--- DATA Enclosed Below ---
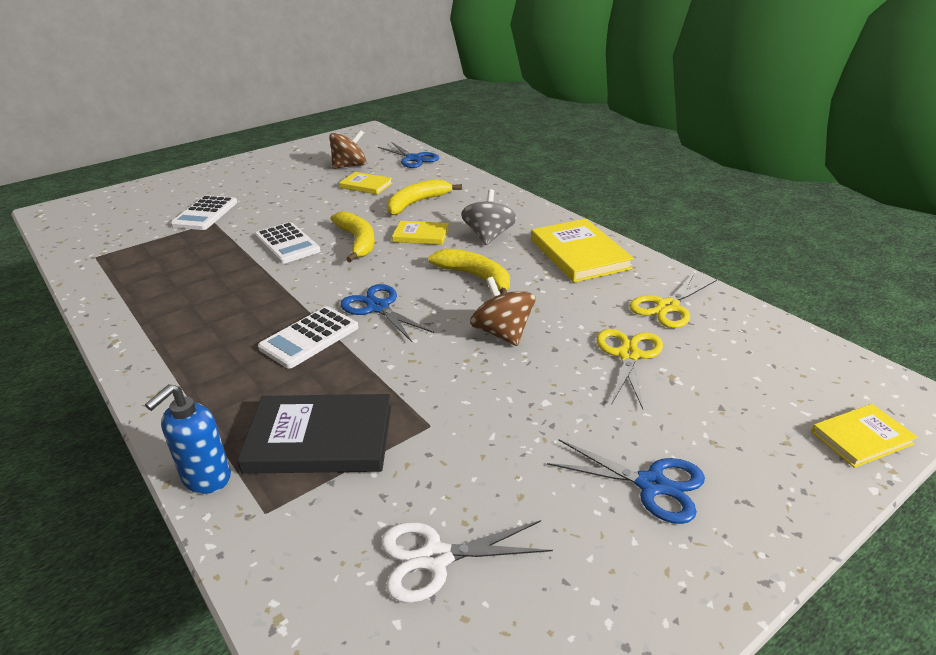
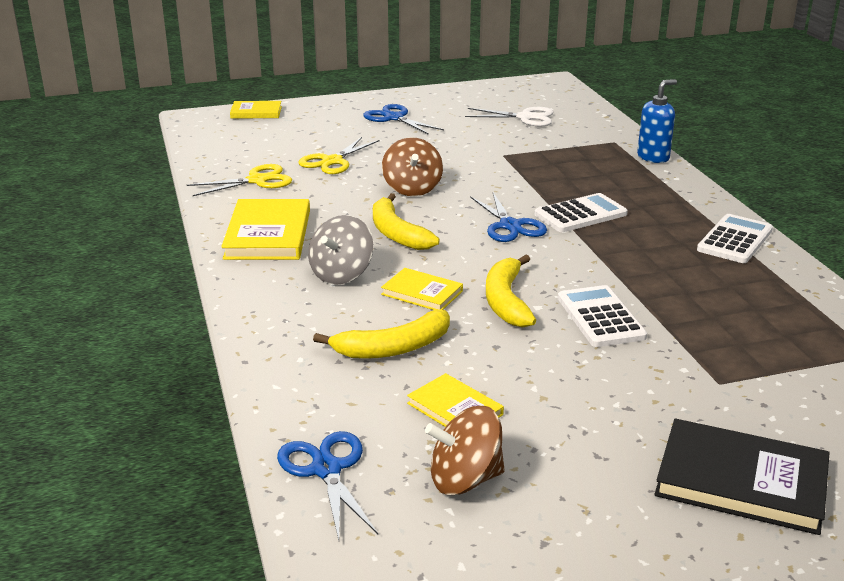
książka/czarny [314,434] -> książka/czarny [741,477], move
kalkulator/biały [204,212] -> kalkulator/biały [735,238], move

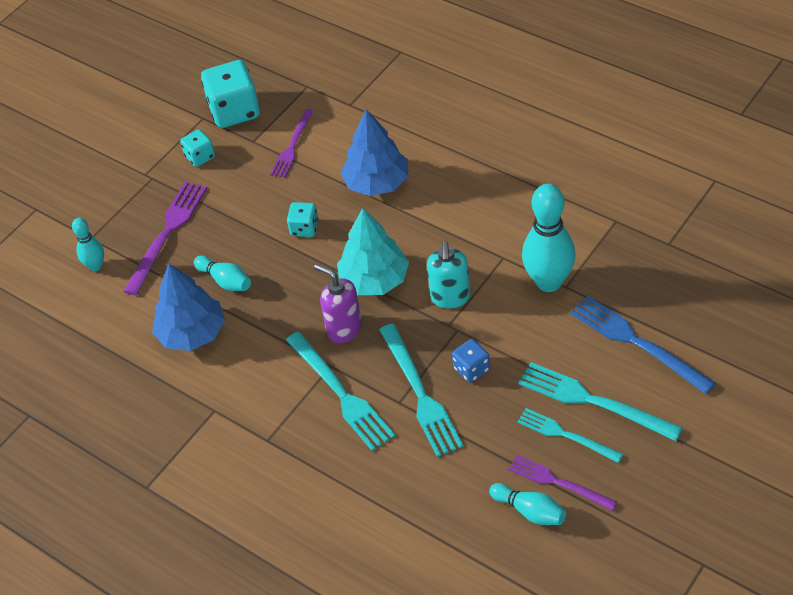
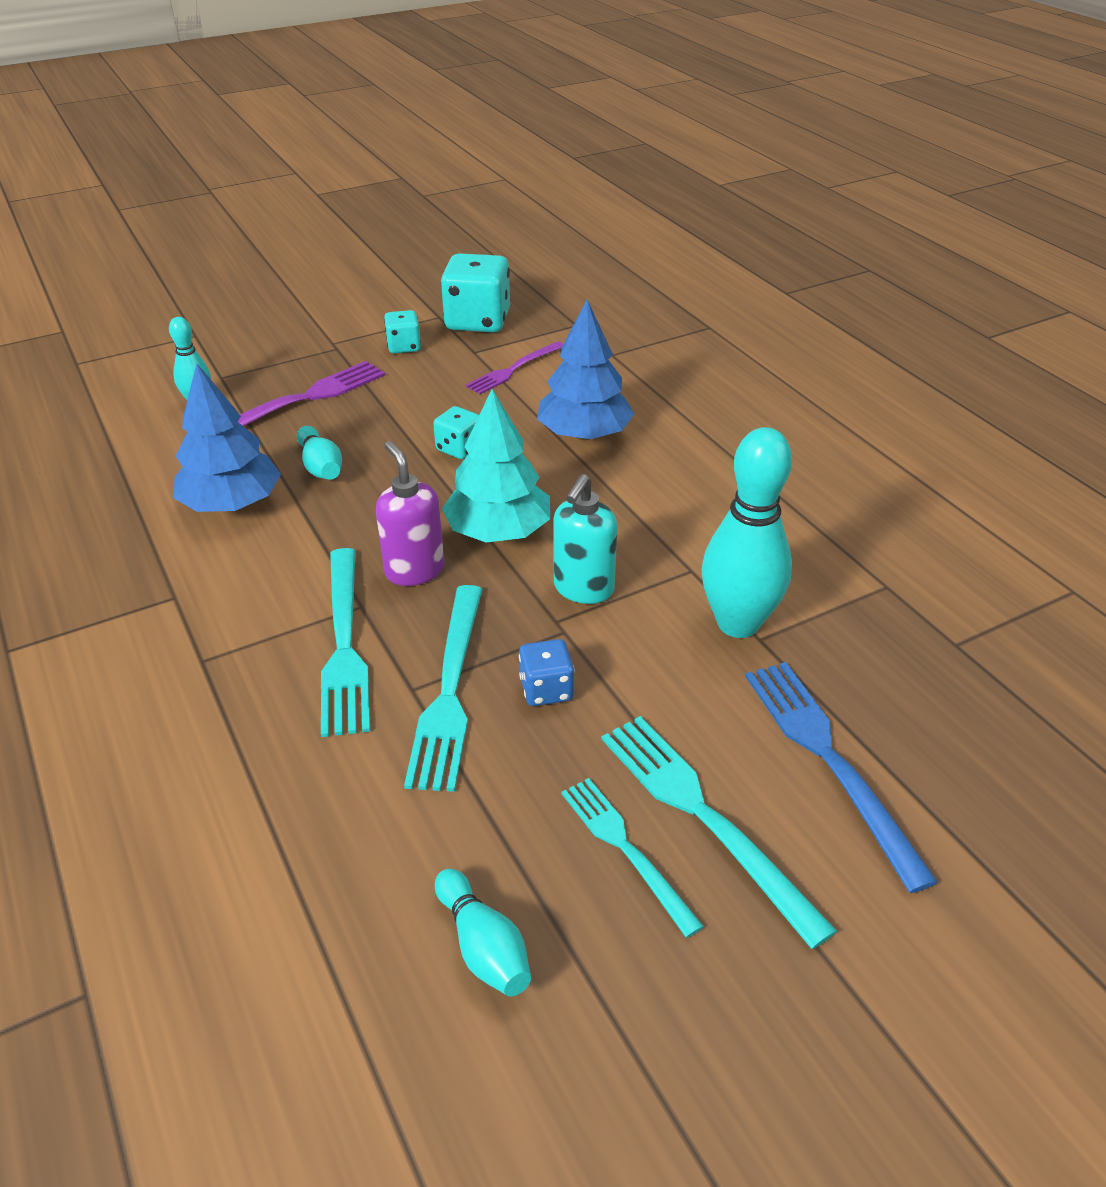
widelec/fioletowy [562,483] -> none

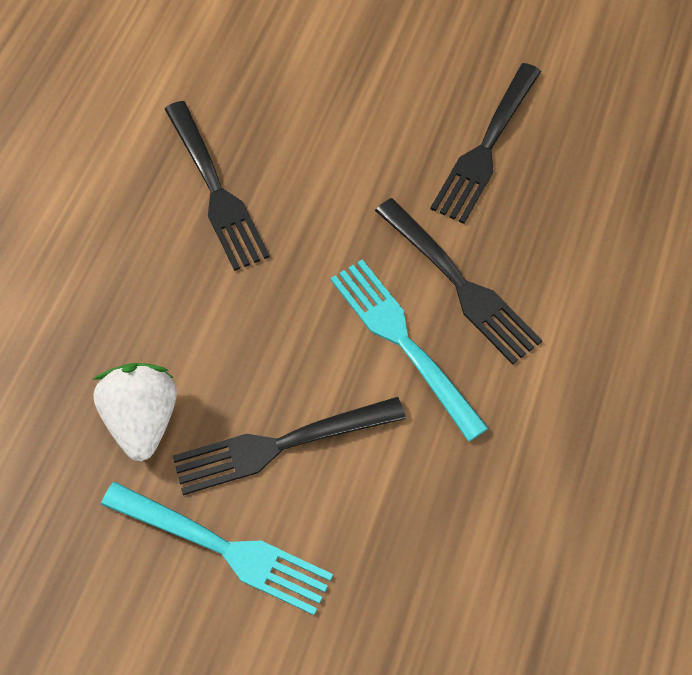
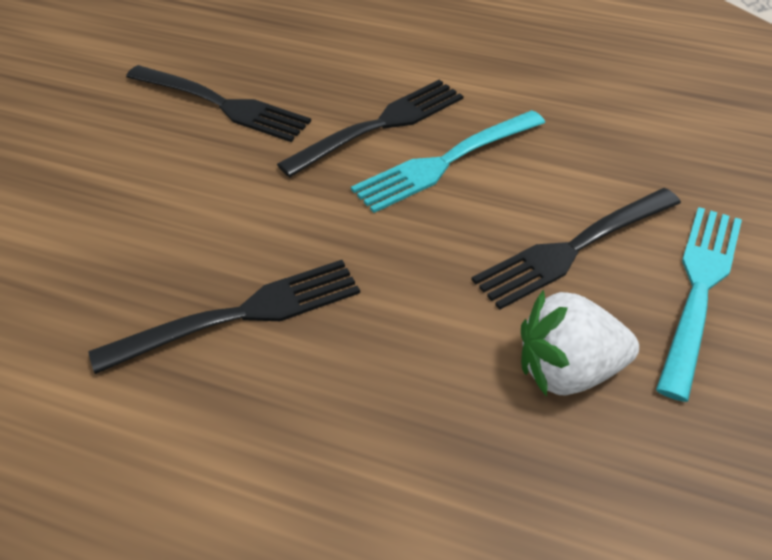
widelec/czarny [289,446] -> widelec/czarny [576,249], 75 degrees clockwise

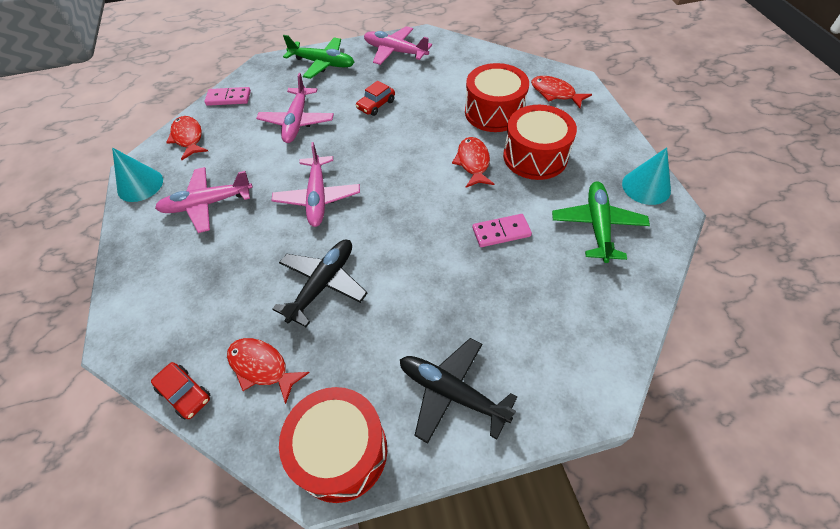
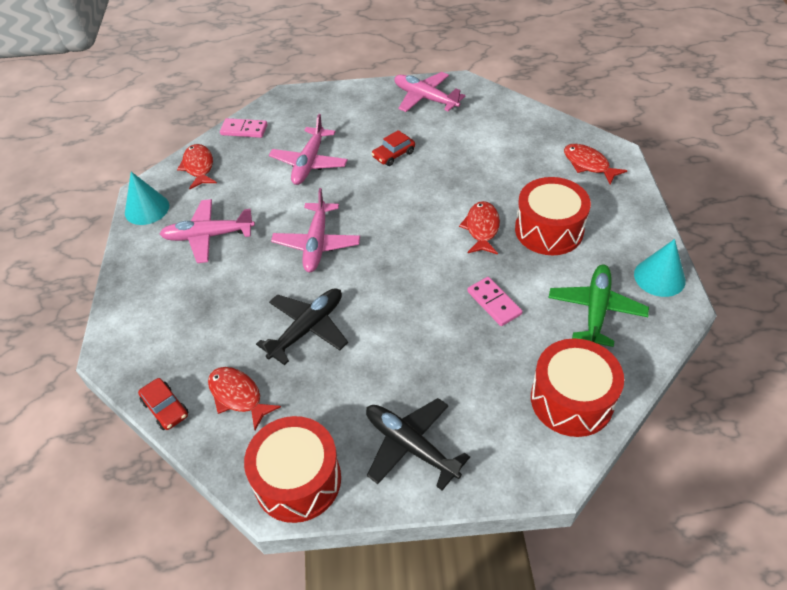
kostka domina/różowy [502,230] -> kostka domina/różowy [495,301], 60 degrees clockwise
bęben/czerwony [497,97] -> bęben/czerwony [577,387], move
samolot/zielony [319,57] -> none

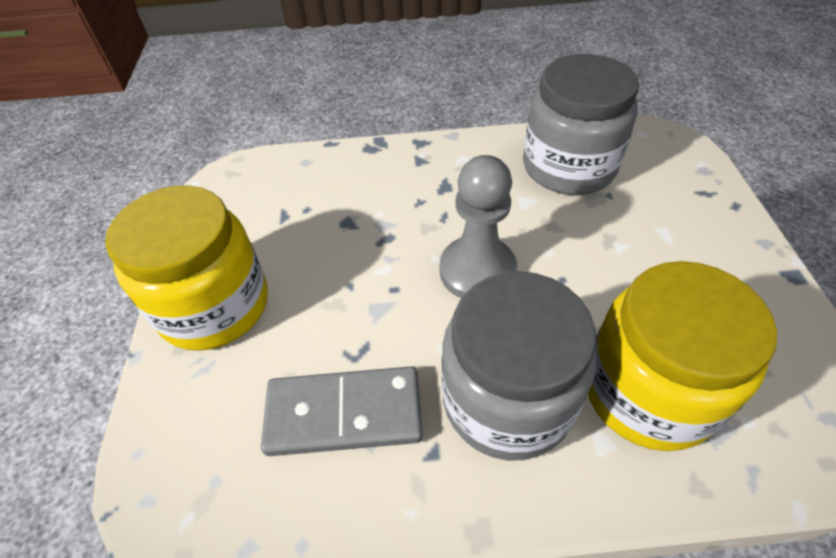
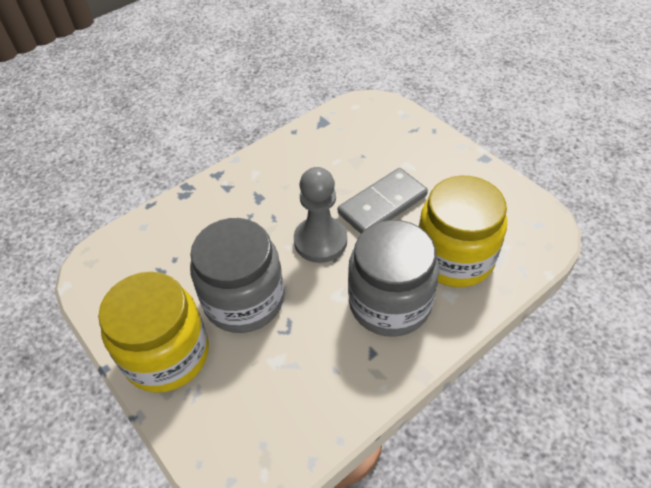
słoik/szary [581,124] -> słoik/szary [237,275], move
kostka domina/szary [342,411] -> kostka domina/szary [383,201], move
--- End of Enclosed DATA ---
▶ **TASK**
Transcribe the records above exactly, skipping pictures.

▶ **FINAL ANSWER**
książka/czarny [314,434] -> książka/czarny [741,477], move
kalkulator/biały [204,212] -> kalkulator/biały [735,238], move

widelec/fioletowy [562,483] -> none

widelec/czarny [289,446] -> widelec/czarny [576,249], 75 degrees clockwise

kostka domina/różowy [502,230] -> kostka domina/różowy [495,301], 60 degrees clockwise
bęben/czerwony [497,97] -> bęben/czerwony [577,387], move
samolot/zielony [319,57] -> none

słoik/szary [581,124] -> słoik/szary [237,275], move
kostka domina/szary [342,411] -> kostka domina/szary [383,201], move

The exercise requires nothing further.